Start of Excerpted records
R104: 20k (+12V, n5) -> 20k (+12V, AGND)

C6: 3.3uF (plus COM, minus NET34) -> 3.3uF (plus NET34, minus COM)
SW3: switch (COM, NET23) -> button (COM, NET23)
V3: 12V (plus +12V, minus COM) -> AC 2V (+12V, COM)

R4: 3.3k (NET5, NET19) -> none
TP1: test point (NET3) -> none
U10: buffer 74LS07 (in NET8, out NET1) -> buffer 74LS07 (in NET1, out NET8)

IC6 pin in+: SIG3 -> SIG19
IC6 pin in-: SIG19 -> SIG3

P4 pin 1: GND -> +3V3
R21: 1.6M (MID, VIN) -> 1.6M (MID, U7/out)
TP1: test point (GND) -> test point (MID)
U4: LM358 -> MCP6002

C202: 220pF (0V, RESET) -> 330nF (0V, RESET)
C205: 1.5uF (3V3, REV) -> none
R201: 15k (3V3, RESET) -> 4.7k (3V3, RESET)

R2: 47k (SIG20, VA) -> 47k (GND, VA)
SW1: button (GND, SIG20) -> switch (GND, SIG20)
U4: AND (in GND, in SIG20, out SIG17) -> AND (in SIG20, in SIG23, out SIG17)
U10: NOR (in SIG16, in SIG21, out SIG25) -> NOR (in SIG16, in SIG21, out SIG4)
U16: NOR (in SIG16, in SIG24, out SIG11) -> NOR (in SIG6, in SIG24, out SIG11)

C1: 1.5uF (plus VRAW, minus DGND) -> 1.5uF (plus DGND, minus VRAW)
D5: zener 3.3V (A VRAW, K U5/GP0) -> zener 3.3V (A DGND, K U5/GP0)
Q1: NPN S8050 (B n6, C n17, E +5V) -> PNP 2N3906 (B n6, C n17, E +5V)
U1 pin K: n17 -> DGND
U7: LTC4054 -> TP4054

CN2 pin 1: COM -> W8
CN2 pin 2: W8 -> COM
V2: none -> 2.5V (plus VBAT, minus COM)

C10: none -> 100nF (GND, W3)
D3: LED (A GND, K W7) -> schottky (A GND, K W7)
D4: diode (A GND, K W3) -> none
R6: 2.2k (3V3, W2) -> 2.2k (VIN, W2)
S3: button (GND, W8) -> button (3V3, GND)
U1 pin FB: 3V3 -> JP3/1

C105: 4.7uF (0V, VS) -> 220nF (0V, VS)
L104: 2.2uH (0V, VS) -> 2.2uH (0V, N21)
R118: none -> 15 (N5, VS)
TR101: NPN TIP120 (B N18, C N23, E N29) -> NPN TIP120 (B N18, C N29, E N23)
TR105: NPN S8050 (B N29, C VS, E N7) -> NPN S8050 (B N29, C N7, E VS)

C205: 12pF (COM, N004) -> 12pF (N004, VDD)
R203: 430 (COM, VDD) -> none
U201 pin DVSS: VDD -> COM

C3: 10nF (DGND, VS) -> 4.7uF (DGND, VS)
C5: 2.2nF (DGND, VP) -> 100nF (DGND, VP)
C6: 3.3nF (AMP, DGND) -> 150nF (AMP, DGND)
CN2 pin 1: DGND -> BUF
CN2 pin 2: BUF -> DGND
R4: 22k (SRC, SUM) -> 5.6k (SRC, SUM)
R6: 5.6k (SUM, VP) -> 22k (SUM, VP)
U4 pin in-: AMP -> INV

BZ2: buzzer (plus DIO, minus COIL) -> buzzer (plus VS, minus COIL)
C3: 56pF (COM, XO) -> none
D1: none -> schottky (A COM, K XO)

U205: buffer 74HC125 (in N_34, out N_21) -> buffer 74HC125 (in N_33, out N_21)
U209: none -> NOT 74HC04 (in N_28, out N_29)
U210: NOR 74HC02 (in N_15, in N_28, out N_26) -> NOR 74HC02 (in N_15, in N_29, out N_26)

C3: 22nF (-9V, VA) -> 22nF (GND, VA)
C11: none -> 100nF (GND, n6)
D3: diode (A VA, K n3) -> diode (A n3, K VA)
End of Excerpted records
# What you have to do
The full set of entries must be printed again without any alteration.

# Worked solution
R104: 20k (+12V, n5) -> 20k (+12V, AGND)

C6: 3.3uF (plus COM, minus NET34) -> 3.3uF (plus NET34, minus COM)
SW3: switch (COM, NET23) -> button (COM, NET23)
V3: 12V (plus +12V, minus COM) -> AC 2V (+12V, COM)

R4: 3.3k (NET5, NET19) -> none
TP1: test point (NET3) -> none
U10: buffer 74LS07 (in NET8, out NET1) -> buffer 74LS07 (in NET1, out NET8)

IC6 pin in+: SIG3 -> SIG19
IC6 pin in-: SIG19 -> SIG3

P4 pin 1: GND -> +3V3
R21: 1.6M (MID, VIN) -> 1.6M (MID, U7/out)
TP1: test point (GND) -> test point (MID)
U4: LM358 -> MCP6002

C202: 220pF (0V, RESET) -> 330nF (0V, RESET)
C205: 1.5uF (3V3, REV) -> none
R201: 15k (3V3, RESET) -> 4.7k (3V3, RESET)

R2: 47k (SIG20, VA) -> 47k (GND, VA)
SW1: button (GND, SIG20) -> switch (GND, SIG20)
U4: AND (in GND, in SIG20, out SIG17) -> AND (in SIG20, in SIG23, out SIG17)
U10: NOR (in SIG16, in SIG21, out SIG25) -> NOR (in SIG16, in SIG21, out SIG4)
U16: NOR (in SIG16, in SIG24, out SIG11) -> NOR (in SIG6, in SIG24, out SIG11)

C1: 1.5uF (plus VRAW, minus DGND) -> 1.5uF (plus DGND, minus VRAW)
D5: zener 3.3V (A VRAW, K U5/GP0) -> zener 3.3V (A DGND, K U5/GP0)
Q1: NPN S8050 (B n6, C n17, E +5V) -> PNP 2N3906 (B n6, C n17, E +5V)
U1 pin K: n17 -> DGND
U7: LTC4054 -> TP4054

CN2 pin 1: COM -> W8
CN2 pin 2: W8 -> COM
V2: none -> 2.5V (plus VBAT, minus COM)

C10: none -> 100nF (GND, W3)
D3: LED (A GND, K W7) -> schottky (A GND, K W7)
D4: diode (A GND, K W3) -> none
R6: 2.2k (3V3, W2) -> 2.2k (VIN, W2)
S3: button (GND, W8) -> button (3V3, GND)
U1 pin FB: 3V3 -> JP3/1

C105: 4.7uF (0V, VS) -> 220nF (0V, VS)
L104: 2.2uH (0V, VS) -> 2.2uH (0V, N21)
R118: none -> 15 (N5, VS)
TR101: NPN TIP120 (B N18, C N23, E N29) -> NPN TIP120 (B N18, C N29, E N23)
TR105: NPN S8050 (B N29, C VS, E N7) -> NPN S8050 (B N29, C N7, E VS)

C205: 12pF (COM, N004) -> 12pF (N004, VDD)
R203: 430 (COM, VDD) -> none
U201 pin DVSS: VDD -> COM

C3: 10nF (DGND, VS) -> 4.7uF (DGND, VS)
C5: 2.2nF (DGND, VP) -> 100nF (DGND, VP)
C6: 3.3nF (AMP, DGND) -> 150nF (AMP, DGND)
CN2 pin 1: DGND -> BUF
CN2 pin 2: BUF -> DGND
R4: 22k (SRC, SUM) -> 5.6k (SRC, SUM)
R6: 5.6k (SUM, VP) -> 22k (SUM, VP)
U4 pin in-: AMP -> INV

BZ2: buzzer (plus DIO, minus COIL) -> buzzer (plus VS, minus COIL)
C3: 56pF (COM, XO) -> none
D1: none -> schottky (A COM, K XO)

U205: buffer 74HC125 (in N_34, out N_21) -> buffer 74HC125 (in N_33, out N_21)
U209: none -> NOT 74HC04 (in N_28, out N_29)
U210: NOR 74HC02 (in N_15, in N_28, out N_26) -> NOR 74HC02 (in N_15, in N_29, out N_26)

C3: 22nF (-9V, VA) -> 22nF (GND, VA)
C11: none -> 100nF (GND, n6)
D3: diode (A VA, K n3) -> diode (A n3, K VA)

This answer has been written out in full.